======== Record excerpts ========

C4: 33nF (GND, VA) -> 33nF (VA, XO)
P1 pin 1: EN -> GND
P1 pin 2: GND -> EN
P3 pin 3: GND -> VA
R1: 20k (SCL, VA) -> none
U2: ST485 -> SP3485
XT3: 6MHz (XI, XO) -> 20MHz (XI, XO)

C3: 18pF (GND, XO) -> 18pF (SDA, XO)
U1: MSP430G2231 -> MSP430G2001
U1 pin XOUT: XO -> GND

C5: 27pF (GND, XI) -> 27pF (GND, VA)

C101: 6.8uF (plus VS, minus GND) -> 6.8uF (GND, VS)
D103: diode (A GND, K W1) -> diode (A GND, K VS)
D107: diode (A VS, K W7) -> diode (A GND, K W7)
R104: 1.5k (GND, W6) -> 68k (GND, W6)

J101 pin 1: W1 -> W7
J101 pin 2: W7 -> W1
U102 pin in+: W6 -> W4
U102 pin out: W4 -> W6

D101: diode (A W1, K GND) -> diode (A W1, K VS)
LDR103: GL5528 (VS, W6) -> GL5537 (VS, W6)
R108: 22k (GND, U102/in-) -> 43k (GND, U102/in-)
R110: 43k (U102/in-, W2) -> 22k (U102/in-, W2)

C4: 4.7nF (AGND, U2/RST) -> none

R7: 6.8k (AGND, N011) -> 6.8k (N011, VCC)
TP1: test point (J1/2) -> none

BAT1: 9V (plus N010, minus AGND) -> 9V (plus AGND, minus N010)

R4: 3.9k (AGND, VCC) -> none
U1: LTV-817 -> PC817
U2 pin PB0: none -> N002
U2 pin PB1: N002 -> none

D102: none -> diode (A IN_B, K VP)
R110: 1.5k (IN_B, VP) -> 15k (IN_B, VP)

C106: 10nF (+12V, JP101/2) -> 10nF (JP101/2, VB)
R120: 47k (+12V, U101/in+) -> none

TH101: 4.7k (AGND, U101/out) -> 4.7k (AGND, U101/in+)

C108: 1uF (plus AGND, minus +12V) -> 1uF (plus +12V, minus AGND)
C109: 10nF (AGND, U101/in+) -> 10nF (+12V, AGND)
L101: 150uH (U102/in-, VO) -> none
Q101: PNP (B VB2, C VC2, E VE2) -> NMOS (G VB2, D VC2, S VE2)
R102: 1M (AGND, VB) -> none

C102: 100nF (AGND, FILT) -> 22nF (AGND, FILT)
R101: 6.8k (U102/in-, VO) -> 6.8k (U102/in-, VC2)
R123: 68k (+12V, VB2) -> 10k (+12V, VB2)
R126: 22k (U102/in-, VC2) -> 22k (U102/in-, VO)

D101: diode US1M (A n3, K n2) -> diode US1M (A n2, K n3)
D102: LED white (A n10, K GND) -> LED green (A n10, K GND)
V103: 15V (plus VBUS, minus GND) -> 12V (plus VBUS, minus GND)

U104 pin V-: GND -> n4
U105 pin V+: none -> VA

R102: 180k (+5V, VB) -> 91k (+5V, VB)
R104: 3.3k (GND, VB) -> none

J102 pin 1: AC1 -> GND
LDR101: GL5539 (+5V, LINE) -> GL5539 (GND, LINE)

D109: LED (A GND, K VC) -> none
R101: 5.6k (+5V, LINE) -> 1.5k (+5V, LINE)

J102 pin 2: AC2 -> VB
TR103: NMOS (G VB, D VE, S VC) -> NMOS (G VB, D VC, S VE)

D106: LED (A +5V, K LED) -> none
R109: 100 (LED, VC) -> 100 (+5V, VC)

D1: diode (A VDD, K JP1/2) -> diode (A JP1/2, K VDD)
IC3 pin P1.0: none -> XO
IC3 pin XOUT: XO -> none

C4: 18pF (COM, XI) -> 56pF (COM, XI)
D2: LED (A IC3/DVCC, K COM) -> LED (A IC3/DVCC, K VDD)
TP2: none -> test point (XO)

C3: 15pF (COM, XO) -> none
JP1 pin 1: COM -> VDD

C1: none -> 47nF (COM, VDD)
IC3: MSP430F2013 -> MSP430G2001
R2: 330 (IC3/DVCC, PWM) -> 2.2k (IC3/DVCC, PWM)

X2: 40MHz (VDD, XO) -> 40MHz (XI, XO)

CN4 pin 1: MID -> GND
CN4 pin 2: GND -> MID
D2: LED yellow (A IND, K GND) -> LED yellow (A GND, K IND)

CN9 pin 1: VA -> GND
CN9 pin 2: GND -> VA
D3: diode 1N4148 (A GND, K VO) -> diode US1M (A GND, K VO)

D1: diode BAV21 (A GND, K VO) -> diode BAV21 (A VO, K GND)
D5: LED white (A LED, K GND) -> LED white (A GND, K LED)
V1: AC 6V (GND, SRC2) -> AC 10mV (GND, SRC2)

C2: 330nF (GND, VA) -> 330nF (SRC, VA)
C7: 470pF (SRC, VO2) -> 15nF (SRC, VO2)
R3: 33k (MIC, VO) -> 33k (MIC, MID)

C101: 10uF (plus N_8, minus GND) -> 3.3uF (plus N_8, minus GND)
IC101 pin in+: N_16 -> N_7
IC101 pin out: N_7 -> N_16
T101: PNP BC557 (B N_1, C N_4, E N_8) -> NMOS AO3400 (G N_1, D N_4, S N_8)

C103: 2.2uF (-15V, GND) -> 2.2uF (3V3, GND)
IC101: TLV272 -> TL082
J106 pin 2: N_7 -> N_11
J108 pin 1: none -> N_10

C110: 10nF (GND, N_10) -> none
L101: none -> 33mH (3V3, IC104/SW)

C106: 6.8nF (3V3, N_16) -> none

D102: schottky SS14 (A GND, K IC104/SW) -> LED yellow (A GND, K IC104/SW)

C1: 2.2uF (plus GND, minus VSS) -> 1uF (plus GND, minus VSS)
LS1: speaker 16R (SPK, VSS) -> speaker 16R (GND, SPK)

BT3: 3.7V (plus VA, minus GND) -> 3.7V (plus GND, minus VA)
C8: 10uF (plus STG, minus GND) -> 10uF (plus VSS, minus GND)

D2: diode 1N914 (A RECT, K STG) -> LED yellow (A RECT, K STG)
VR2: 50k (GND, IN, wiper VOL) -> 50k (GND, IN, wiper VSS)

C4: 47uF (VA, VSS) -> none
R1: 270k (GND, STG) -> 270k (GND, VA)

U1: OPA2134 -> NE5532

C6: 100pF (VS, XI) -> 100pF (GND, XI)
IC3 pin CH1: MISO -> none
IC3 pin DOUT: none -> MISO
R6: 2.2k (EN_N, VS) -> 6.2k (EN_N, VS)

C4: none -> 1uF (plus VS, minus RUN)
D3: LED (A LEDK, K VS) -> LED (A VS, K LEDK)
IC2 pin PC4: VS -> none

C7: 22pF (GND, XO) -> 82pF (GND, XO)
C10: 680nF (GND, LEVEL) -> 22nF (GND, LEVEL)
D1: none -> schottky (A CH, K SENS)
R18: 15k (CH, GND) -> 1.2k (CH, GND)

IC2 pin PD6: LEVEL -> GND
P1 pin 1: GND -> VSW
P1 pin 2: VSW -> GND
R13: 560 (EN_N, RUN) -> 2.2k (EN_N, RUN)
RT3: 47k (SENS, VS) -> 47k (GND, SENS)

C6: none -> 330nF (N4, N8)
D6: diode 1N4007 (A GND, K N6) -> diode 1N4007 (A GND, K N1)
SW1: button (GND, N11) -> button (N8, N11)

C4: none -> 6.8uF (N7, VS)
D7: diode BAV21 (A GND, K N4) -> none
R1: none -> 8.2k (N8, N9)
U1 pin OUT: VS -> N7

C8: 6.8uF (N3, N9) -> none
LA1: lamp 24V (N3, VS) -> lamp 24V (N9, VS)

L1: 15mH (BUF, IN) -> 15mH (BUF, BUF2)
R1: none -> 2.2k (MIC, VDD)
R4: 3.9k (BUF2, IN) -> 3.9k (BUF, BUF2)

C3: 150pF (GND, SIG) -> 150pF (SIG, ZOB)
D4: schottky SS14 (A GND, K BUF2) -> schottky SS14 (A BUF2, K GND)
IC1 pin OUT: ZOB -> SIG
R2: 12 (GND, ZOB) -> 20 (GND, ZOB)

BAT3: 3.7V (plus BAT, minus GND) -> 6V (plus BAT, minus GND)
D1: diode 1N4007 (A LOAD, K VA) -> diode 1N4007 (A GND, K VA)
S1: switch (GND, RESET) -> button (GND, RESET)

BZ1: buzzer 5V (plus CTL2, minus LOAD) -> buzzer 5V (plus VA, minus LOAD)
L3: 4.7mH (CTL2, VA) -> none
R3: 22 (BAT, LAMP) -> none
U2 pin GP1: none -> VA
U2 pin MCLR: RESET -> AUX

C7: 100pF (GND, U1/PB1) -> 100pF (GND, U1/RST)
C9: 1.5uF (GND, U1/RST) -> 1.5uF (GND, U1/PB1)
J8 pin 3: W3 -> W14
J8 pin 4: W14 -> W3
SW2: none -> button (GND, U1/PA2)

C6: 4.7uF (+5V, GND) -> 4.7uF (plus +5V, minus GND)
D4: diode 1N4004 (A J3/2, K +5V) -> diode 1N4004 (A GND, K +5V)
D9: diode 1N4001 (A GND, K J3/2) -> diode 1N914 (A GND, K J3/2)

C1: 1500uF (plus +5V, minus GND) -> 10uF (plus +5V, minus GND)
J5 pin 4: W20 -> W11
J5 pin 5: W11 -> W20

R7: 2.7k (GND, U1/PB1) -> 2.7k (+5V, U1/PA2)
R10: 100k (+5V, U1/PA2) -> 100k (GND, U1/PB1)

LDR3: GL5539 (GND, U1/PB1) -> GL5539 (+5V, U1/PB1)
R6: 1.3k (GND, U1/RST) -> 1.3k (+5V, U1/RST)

========

- **What is expected**
The range runs from the line with "D107: diode (A" up to and including the line with "TP1: test point (J1/2) -> none" in the listing above; please write out exactly those lines and nothing more.

- **Expected answer**
D107: diode (A VS, K W7) -> diode (A GND, K W7)
R104: 1.5k (GND, W6) -> 68k (GND, W6)

J101 pin 1: W1 -> W7
J101 pin 2: W7 -> W1
U102 pin in+: W6 -> W4
U102 pin out: W4 -> W6

D101: diode (A W1, K GND) -> diode (A W1, K VS)
LDR103: GL5528 (VS, W6) -> GL5537 (VS, W6)
R108: 22k (GND, U102/in-) -> 43k (GND, U102/in-)
R110: 43k (U102/in-, W2) -> 22k (U102/in-, W2)

C4: 4.7nF (AGND, U2/RST) -> none

R7: 6.8k (AGND, N011) -> 6.8k (N011, VCC)
TP1: test point (J1/2) -> none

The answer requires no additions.